_What the task requires_.
Reproduce the entries that follow exactly, dropping each image.

--------------------------------

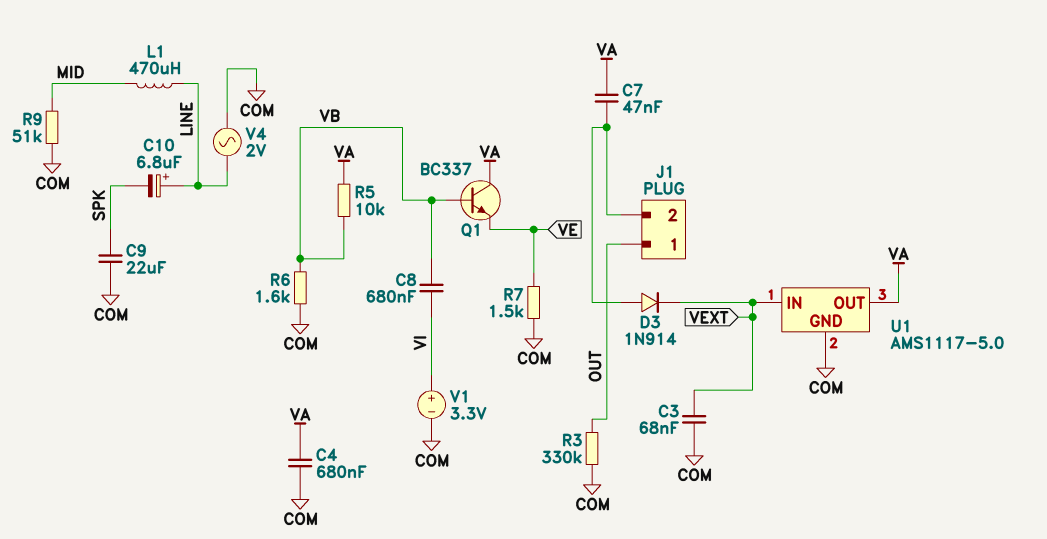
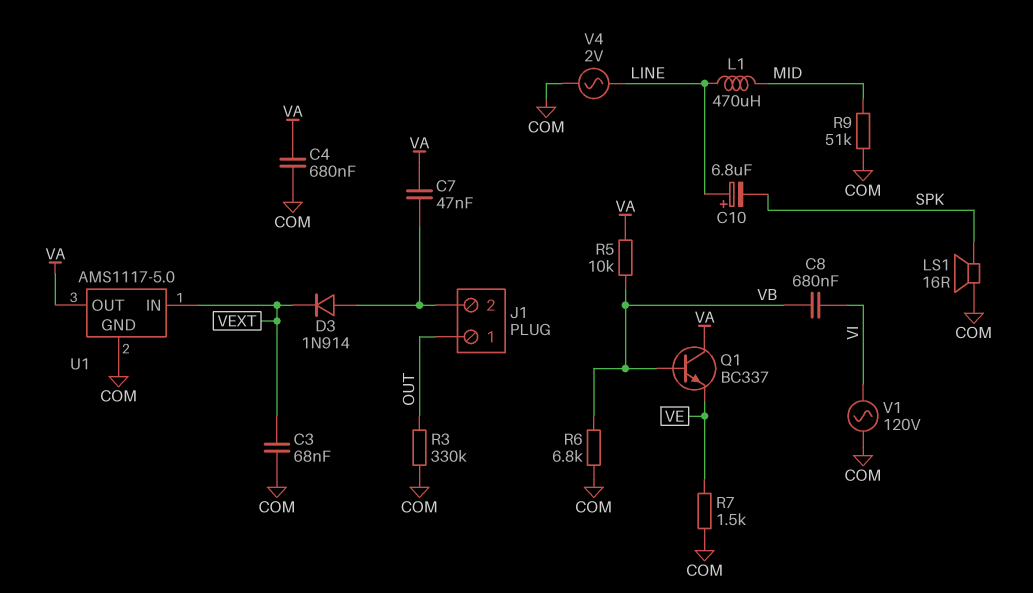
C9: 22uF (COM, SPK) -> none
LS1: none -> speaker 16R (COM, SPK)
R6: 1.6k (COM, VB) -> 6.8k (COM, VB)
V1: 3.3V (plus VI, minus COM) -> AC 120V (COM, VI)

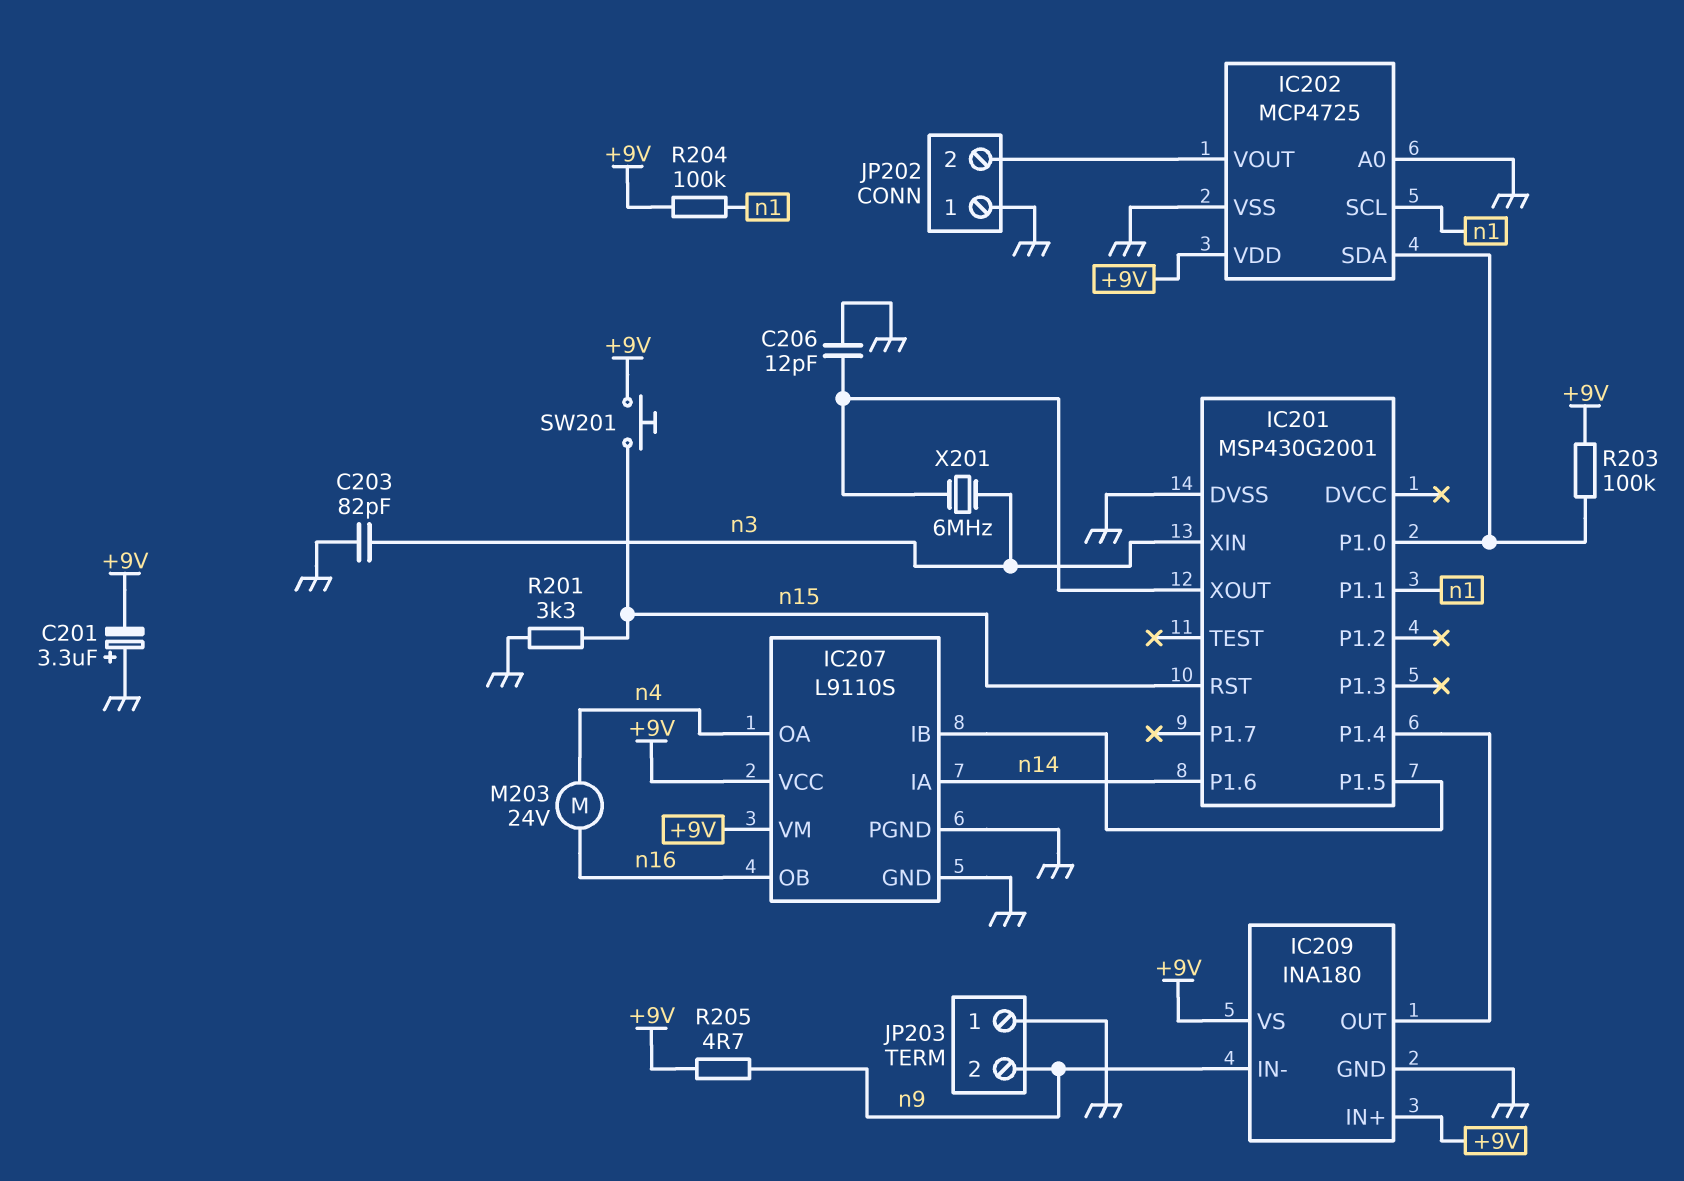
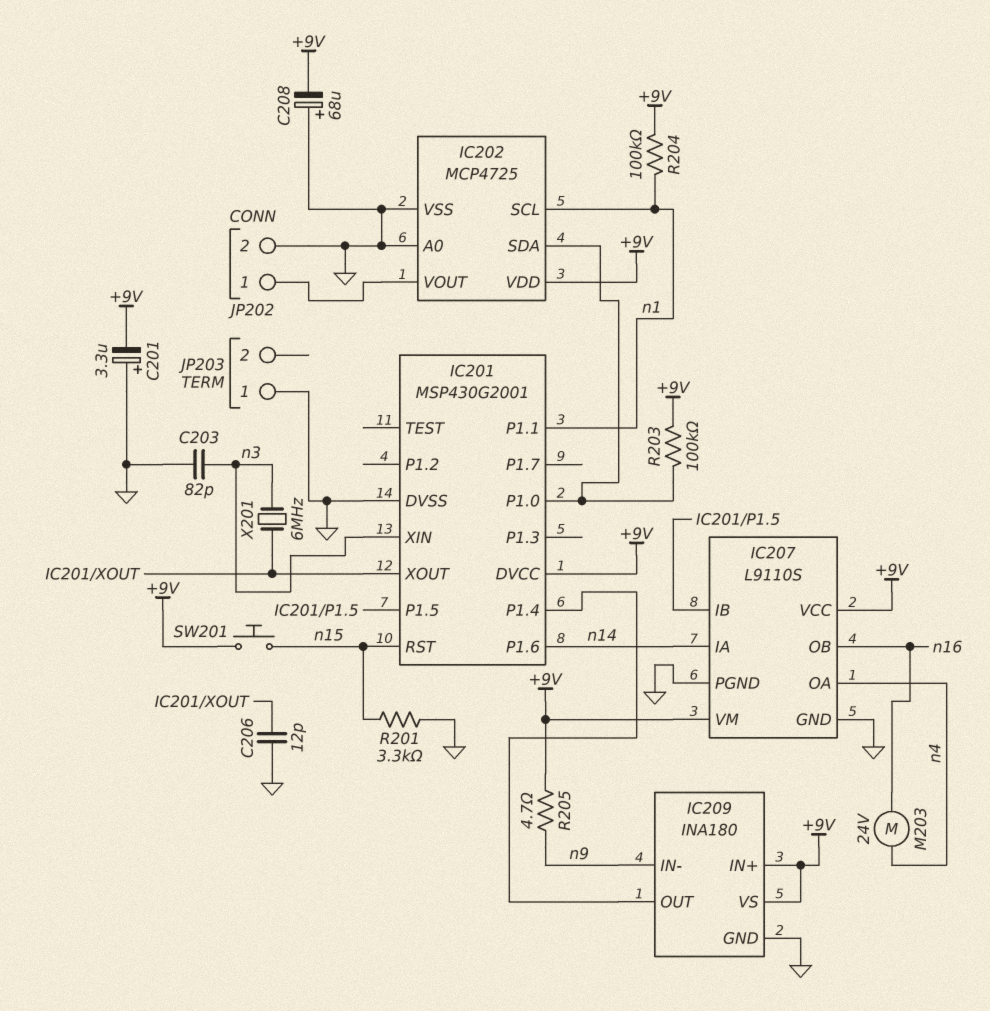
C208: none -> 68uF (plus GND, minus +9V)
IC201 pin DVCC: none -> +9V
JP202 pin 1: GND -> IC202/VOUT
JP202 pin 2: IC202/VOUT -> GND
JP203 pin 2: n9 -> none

--------------------------------

_Answer section_.
C9: 22uF (COM, SPK) -> none
LS1: none -> speaker 16R (COM, SPK)
R6: 1.6k (COM, VB) -> 6.8k (COM, VB)
V1: 3.3V (plus VI, minus COM) -> AC 120V (COM, VI)

C208: none -> 68uF (plus GND, minus +9V)
IC201 pin DVCC: none -> +9V
JP202 pin 1: GND -> IC202/VOUT
JP202 pin 2: IC202/VOUT -> GND
JP203 pin 2: n9 -> none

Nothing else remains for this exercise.